EXERCISE DATA:
=== Section Start ===

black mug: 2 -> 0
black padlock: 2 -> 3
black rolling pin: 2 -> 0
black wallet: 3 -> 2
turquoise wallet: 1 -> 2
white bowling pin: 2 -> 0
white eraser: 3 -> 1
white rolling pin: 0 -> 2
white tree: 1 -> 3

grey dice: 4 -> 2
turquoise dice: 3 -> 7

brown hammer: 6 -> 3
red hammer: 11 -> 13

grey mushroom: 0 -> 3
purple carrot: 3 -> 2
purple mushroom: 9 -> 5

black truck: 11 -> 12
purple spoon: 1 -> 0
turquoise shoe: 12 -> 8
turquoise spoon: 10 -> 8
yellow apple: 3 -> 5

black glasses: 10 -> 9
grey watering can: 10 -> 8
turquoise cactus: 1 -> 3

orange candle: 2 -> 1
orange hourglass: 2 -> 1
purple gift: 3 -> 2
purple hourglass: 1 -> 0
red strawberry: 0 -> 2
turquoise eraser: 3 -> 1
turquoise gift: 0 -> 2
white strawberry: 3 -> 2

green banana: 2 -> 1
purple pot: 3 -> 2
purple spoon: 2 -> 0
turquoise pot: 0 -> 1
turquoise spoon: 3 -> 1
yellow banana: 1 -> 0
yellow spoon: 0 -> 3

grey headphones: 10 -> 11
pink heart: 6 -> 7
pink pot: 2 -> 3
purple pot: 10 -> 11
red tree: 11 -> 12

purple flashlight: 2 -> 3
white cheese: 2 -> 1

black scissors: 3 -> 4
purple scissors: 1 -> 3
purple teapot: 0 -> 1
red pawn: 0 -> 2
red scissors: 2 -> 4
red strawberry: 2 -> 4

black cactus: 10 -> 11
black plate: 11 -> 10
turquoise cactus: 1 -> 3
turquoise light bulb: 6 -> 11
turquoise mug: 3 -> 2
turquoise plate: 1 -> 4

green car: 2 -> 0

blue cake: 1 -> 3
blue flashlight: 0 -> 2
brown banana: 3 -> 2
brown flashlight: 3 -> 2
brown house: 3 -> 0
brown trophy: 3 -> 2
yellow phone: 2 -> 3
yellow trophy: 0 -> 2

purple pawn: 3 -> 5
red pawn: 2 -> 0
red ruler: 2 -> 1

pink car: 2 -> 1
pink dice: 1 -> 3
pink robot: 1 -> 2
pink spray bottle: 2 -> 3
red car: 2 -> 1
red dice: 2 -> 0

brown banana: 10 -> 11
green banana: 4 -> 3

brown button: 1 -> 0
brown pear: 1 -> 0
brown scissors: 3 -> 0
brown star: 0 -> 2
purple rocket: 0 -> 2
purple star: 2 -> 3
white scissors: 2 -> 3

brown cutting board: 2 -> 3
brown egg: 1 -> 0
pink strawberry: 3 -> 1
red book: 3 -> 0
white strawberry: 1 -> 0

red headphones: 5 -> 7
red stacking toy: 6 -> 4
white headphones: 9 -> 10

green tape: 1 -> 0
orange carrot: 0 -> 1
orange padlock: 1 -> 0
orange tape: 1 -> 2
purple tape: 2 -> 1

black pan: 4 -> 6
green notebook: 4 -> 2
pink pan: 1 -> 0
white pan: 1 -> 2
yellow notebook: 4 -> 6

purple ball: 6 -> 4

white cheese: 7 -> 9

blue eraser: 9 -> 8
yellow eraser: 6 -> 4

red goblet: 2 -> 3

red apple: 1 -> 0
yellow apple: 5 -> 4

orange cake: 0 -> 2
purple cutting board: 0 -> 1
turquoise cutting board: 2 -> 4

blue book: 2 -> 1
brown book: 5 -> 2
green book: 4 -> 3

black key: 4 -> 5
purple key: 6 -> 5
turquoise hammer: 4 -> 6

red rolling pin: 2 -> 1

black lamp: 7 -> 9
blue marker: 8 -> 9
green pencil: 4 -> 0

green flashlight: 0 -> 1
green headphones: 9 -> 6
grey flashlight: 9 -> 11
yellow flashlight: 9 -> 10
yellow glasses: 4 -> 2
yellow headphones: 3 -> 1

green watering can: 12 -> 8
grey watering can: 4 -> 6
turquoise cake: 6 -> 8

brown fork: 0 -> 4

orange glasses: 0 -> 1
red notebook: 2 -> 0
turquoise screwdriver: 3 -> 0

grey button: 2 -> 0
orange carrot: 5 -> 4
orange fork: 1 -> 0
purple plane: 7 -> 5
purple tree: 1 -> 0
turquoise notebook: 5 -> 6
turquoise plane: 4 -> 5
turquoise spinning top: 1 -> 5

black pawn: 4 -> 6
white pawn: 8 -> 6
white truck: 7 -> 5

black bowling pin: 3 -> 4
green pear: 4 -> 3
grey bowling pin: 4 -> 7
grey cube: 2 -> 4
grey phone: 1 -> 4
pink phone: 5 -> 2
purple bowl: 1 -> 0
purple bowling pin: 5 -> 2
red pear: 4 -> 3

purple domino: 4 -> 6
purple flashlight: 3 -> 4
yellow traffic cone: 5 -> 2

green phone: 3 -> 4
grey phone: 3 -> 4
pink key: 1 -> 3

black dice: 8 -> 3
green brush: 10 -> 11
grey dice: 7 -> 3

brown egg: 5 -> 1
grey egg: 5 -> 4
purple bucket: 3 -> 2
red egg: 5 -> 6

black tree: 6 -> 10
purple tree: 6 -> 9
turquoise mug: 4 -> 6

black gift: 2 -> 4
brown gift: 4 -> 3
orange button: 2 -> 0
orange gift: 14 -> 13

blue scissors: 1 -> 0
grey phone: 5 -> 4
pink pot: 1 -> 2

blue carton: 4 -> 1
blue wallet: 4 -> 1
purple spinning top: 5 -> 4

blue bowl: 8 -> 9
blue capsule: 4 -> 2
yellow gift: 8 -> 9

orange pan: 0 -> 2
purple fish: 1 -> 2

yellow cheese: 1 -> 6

=== Section End ===

WHAT THE EXERCISE ASKS: Reproduce only the lines above spanning from the line containing "turquoise light bulb: 6 -> 11" through the line containing "red pear: 4 -> 3", word for word.

ANSWER SPACE:
turquoise light bulb: 6 -> 11
turquoise mug: 3 -> 2
turquoise plate: 1 -> 4

green car: 2 -> 0

blue cake: 1 -> 3
blue flashlight: 0 -> 2
brown banana: 3 -> 2
brown flashlight: 3 -> 2
brown house: 3 -> 0
brown trophy: 3 -> 2
yellow phone: 2 -> 3
yellow trophy: 0 -> 2

purple pawn: 3 -> 5
red pawn: 2 -> 0
red ruler: 2 -> 1

pink car: 2 -> 1
pink dice: 1 -> 3
pink robot: 1 -> 2
pink spray bottle: 2 -> 3
red car: 2 -> 1
red dice: 2 -> 0

brown banana: 10 -> 11
green banana: 4 -> 3

brown button: 1 -> 0
brown pear: 1 -> 0
brown scissors: 3 -> 0
brown star: 0 -> 2
purple rocket: 0 -> 2
purple star: 2 -> 3
white scissors: 2 -> 3

brown cutting board: 2 -> 3
brown egg: 1 -> 0
pink strawberry: 3 -> 1
red book: 3 -> 0
white strawberry: 1 -> 0

red headphones: 5 -> 7
red stacking toy: 6 -> 4
white headphones: 9 -> 10

green tape: 1 -> 0
orange carrot: 0 -> 1
orange padlock: 1 -> 0
orange tape: 1 -> 2
purple tape: 2 -> 1

black pan: 4 -> 6
green notebook: 4 -> 2
pink pan: 1 -> 0
white pan: 1 -> 2
yellow notebook: 4 -> 6

purple ball: 6 -> 4

white cheese: 7 -> 9

blue eraser: 9 -> 8
yellow eraser: 6 -> 4

red goblet: 2 -> 3

red apple: 1 -> 0
yellow apple: 5 -> 4

orange cake: 0 -> 2
purple cutting board: 0 -> 1
turquoise cutting board: 2 -> 4

blue book: 2 -> 1
brown book: 5 -> 2
green book: 4 -> 3

black key: 4 -> 5
purple key: 6 -> 5
turquoise hammer: 4 -> 6

red rolling pin: 2 -> 1

black lamp: 7 -> 9
blue marker: 8 -> 9
green pencil: 4 -> 0

green flashlight: 0 -> 1
green headphones: 9 -> 6
grey flashlight: 9 -> 11
yellow flashlight: 9 -> 10
yellow glasses: 4 -> 2
yellow headphones: 3 -> 1

green watering can: 12 -> 8
grey watering can: 4 -> 6
turquoise cake: 6 -> 8

brown fork: 0 -> 4

orange glasses: 0 -> 1
red notebook: 2 -> 0
turquoise screwdriver: 3 -> 0

grey button: 2 -> 0
orange carrot: 5 -> 4
orange fork: 1 -> 0
purple plane: 7 -> 5
purple tree: 1 -> 0
turquoise notebook: 5 -> 6
turquoise plane: 4 -> 5
turquoise spinning top: 1 -> 5

black pawn: 4 -> 6
white pawn: 8 -> 6
white truck: 7 -> 5

black bowling pin: 3 -> 4
green pear: 4 -> 3
grey bowling pin: 4 -> 7
grey cube: 2 -> 4
grey phone: 1 -> 4
pink phone: 5 -> 2
purple bowl: 1 -> 0
purple bowling pin: 5 -> 2
red pear: 4 -> 3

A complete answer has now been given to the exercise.